** Opening Dataset entries block **

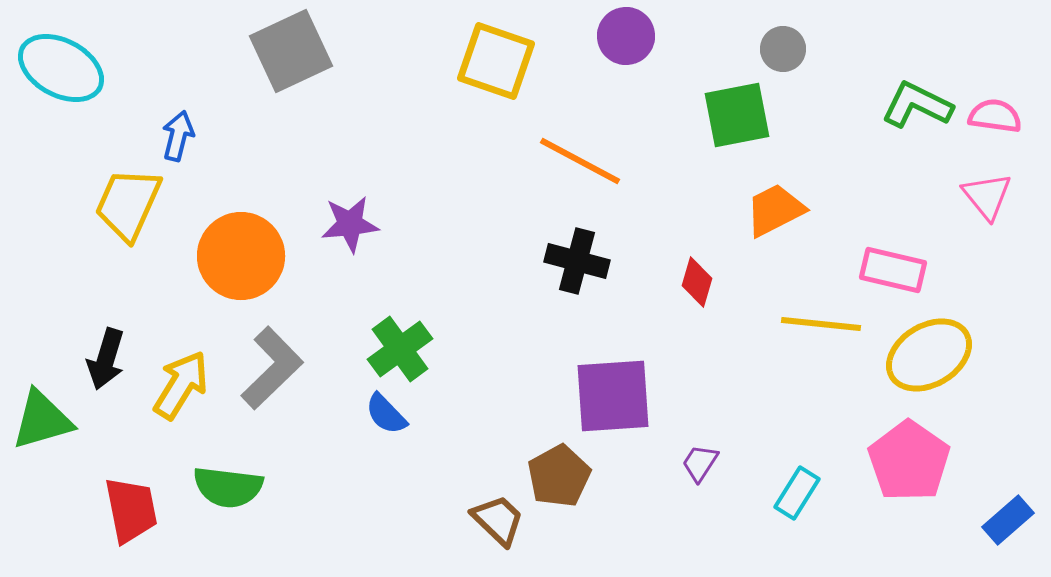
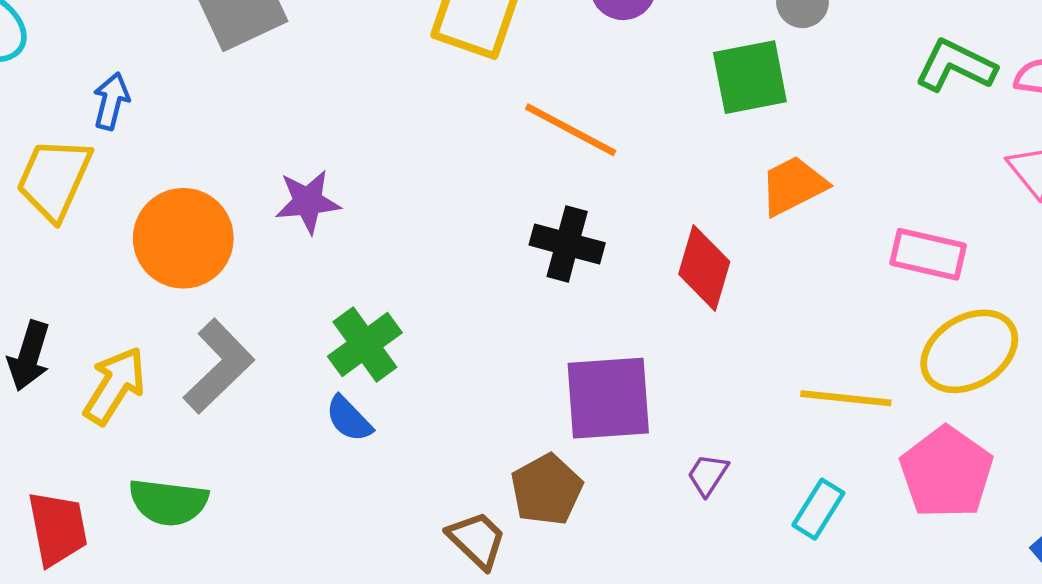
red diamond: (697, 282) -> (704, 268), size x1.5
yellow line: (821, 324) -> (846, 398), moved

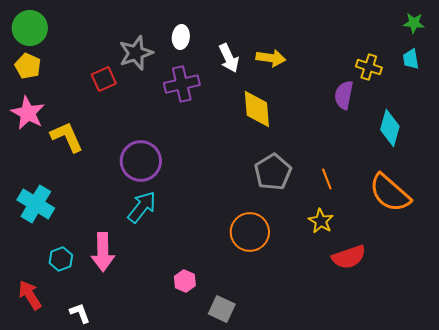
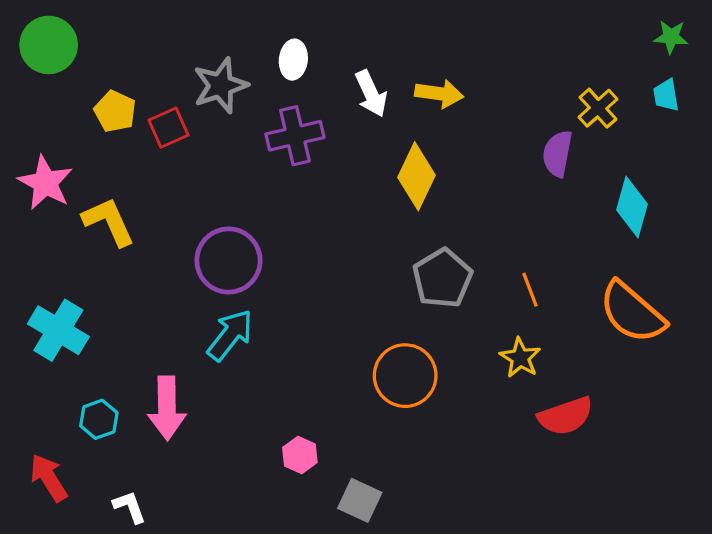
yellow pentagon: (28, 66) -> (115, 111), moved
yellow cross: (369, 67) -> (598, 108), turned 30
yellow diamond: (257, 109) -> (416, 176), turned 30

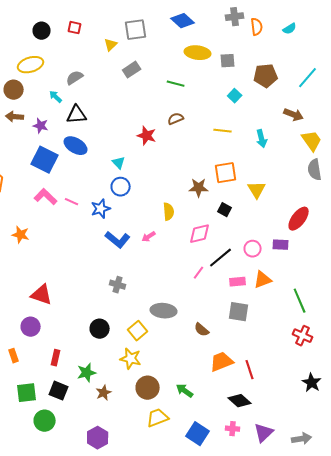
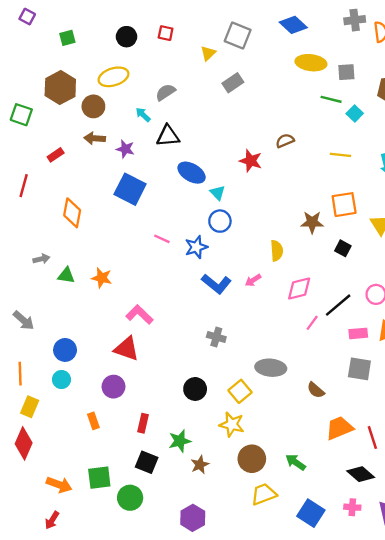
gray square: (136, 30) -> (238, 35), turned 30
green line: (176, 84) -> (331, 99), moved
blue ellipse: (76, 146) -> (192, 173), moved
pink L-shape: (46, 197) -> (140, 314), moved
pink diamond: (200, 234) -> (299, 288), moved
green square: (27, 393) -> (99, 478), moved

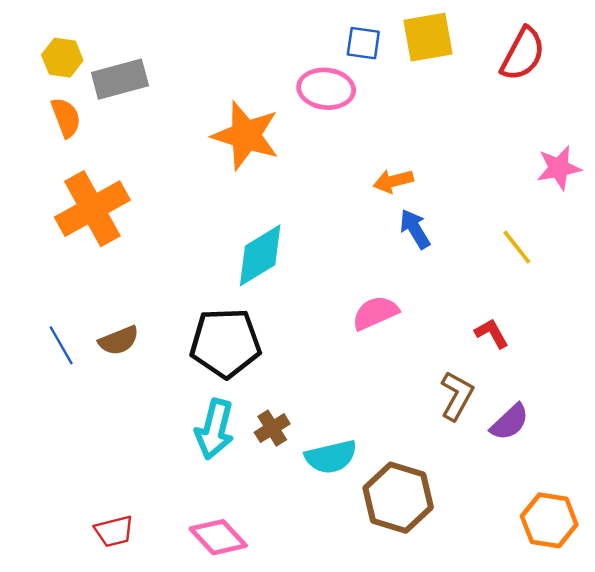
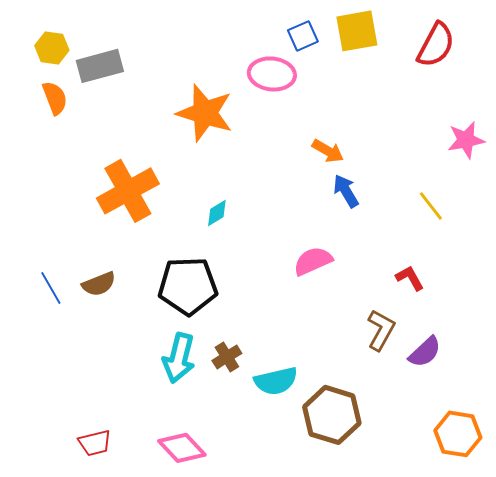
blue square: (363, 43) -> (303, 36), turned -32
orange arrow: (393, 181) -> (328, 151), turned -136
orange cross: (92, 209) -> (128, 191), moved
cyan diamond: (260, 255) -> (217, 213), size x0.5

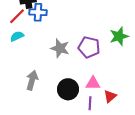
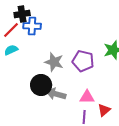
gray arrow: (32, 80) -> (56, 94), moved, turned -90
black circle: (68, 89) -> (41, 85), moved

** Closing Dataset entries block **
** Opening Dataset entries block **

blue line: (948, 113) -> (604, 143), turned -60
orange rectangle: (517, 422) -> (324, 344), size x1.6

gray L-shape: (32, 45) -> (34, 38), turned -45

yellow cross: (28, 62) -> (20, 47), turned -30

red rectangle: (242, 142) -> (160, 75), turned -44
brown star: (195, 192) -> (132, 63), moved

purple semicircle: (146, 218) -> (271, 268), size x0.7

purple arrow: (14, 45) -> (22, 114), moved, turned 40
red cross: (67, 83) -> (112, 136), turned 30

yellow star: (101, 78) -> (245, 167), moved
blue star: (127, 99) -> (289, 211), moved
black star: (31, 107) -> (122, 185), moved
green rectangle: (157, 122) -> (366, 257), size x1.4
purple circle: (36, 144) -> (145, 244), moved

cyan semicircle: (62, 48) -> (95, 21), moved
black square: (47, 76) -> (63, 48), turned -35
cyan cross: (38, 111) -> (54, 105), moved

** Closing Dataset entries block **

Your answer must be the lines above from the one holding "red diamond: (697, 282)" up to and including the one holding "yellow diamond: (257, 109)", exact and with no pictures.

> _Exercise output_
red diamond: (697, 282) -> (704, 268), size x1.5
yellow line: (821, 324) -> (846, 398), moved

yellow pentagon: (28, 66) -> (115, 111), moved
yellow cross: (369, 67) -> (598, 108), turned 30
yellow diamond: (257, 109) -> (416, 176), turned 30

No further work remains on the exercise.